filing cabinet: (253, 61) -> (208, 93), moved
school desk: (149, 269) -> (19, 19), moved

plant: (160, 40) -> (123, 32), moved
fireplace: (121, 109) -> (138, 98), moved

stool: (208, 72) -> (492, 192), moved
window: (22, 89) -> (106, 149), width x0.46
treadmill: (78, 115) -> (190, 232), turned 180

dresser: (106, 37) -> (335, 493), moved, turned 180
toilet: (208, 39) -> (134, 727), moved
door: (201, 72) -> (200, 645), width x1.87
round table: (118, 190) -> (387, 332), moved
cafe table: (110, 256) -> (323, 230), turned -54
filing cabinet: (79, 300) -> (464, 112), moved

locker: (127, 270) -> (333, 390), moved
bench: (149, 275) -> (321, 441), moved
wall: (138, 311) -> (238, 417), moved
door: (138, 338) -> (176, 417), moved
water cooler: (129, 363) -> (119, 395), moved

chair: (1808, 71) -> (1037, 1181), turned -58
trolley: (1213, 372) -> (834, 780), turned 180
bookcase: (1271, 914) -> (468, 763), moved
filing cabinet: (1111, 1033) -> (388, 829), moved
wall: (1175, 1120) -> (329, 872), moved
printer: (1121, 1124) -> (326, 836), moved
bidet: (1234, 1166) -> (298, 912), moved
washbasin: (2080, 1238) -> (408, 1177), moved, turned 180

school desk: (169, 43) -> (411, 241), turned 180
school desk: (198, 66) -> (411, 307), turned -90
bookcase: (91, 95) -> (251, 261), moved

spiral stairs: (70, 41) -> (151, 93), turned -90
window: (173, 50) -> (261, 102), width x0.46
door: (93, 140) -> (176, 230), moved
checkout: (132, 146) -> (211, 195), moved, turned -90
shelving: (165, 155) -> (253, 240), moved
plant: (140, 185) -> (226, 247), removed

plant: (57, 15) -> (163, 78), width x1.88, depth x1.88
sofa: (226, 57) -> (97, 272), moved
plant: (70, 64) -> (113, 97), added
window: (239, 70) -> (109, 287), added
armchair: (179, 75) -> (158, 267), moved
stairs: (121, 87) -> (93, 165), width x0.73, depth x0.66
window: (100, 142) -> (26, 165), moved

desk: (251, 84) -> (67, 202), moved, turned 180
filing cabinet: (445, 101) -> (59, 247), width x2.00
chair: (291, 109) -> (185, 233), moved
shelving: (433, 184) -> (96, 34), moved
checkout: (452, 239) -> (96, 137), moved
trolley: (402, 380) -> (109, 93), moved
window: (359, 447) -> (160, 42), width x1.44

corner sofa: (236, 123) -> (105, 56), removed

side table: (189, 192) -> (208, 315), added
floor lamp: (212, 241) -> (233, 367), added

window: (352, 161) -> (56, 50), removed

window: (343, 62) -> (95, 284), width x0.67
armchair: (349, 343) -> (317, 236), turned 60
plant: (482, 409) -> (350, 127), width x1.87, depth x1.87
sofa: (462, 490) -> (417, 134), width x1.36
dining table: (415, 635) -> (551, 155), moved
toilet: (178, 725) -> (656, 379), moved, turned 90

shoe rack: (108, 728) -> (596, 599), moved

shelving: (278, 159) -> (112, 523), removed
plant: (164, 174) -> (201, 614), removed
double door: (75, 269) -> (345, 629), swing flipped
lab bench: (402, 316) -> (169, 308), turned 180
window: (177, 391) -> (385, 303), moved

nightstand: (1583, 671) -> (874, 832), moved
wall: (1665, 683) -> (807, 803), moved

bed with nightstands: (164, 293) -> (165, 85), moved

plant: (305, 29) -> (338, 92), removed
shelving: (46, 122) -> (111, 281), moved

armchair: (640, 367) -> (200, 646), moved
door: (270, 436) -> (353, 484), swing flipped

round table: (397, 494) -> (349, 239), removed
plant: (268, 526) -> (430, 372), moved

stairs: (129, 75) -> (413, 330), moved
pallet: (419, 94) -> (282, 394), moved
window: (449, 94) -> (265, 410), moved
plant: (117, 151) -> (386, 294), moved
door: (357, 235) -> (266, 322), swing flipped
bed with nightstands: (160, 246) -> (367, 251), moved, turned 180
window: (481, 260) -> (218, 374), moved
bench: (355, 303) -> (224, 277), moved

* * * * * * *

— Directive —
Each line of the data above needs to be returned exactly.

— Output of the exercise —
filing cabinet: (253, 61) -> (208, 93), moved
school desk: (149, 269) -> (19, 19), moved

plant: (160, 40) -> (123, 32), moved
fireplace: (121, 109) -> (138, 98), moved

stool: (208, 72) -> (492, 192), moved
window: (22, 89) -> (106, 149), width x0.46
treadmill: (78, 115) -> (190, 232), turned 180

dresser: (106, 37) -> (335, 493), moved, turned 180
toilet: (208, 39) -> (134, 727), moved
door: (201, 72) -> (200, 645), width x1.87
round table: (118, 190) -> (387, 332), moved
cafe table: (110, 256) -> (323, 230), turned -54
filing cabinet: (79, 300) -> (464, 112), moved

locker: (127, 270) -> (333, 390), moved
bench: (149, 275) -> (321, 441), moved
wall: (138, 311) -> (238, 417), moved
door: (138, 338) -> (176, 417), moved
water cooler: (129, 363) -> (119, 395), moved

chair: (1808, 71) -> (1037, 1181), turned -58
trolley: (1213, 372) -> (834, 780), turned 180
bookcase: (1271, 914) -> (468, 763), moved
filing cabinet: (1111, 1033) -> (388, 829), moved
wall: (1175, 1120) -> (329, 872), moved
printer: (1121, 1124) -> (326, 836), moved
bidet: (1234, 1166) -> (298, 912), moved
washbasin: (2080, 1238) -> (408, 1177), moved, turned 180

school desk: (169, 43) -> (411, 241), turned 180
school desk: (198, 66) -> (411, 307), turned -90
bookcase: (91, 95) -> (251, 261), moved

spiral stairs: (70, 41) -> (151, 93), turned -90
window: (173, 50) -> (261, 102), width x0.46
door: (93, 140) -> (176, 230), moved
checkout: (132, 146) -> (211, 195), moved, turned -90
shelving: (165, 155) -> (253, 240), moved
plant: (140, 185) -> (226, 247), removed

plant: (57, 15) -> (163, 78), width x1.88, depth x1.88
sofa: (226, 57) -> (97, 272), moved
plant: (70, 64) -> (113, 97), added
window: (239, 70) -> (109, 287), added
armchair: (179, 75) -> (158, 267), moved
stairs: (121, 87) -> (93, 165), width x0.73, depth x0.66
window: (100, 142) -> (26, 165), moved

desk: (251, 84) -> (67, 202), moved, turned 180
filing cabinet: (445, 101) -> (59, 247), width x2.00
chair: (291, 109) -> (185, 233), moved
shelving: (433, 184) -> (96, 34), moved
checkout: (452, 239) -> (96, 137), moved
trolley: (402, 380) -> (109, 93), moved
window: (359, 447) -> (160, 42), width x1.44

corner sofa: (236, 123) -> (105, 56), removed

side table: (189, 192) -> (208, 315), added
floor lamp: (212, 241) -> (233, 367), added

window: (352, 161) -> (56, 50), removed

window: (343, 62) -> (95, 284), width x0.67
armchair: (349, 343) -> (317, 236), turned 60
plant: (482, 409) -> (350, 127), width x1.87, depth x1.87
sofa: (462, 490) -> (417, 134), width x1.36
dining table: (415, 635) -> (551, 155), moved
toilet: (178, 725) -> (656, 379), moved, turned 90

shoe rack: (108, 728) -> (596, 599), moved

shelving: (278, 159) -> (112, 523), removed
plant: (164, 174) -> (201, 614), removed
double door: (75, 269) -> (345, 629), swing flipped
lab bench: (402, 316) -> (169, 308), turned 180
window: (177, 391) -> (385, 303), moved

nightstand: (1583, 671) -> (874, 832), moved
wall: (1665, 683) -> (807, 803), moved

bed with nightstands: (164, 293) -> (165, 85), moved

plant: (305, 29) -> (338, 92), removed
shelving: (46, 122) -> (111, 281), moved

armchair: (640, 367) -> (200, 646), moved
door: (270, 436) -> (353, 484), swing flipped

round table: (397, 494) -> (349, 239), removed
plant: (268, 526) -> (430, 372), moved

stairs: (129, 75) -> (413, 330), moved
pallet: (419, 94) -> (282, 394), moved
window: (449, 94) -> (265, 410), moved
plant: (117, 151) -> (386, 294), moved
door: (357, 235) -> (266, 322), swing flipped
bed with nightstands: (160, 246) -> (367, 251), moved, turned 180
window: (481, 260) -> (218, 374), moved
bench: (355, 303) -> (224, 277), moved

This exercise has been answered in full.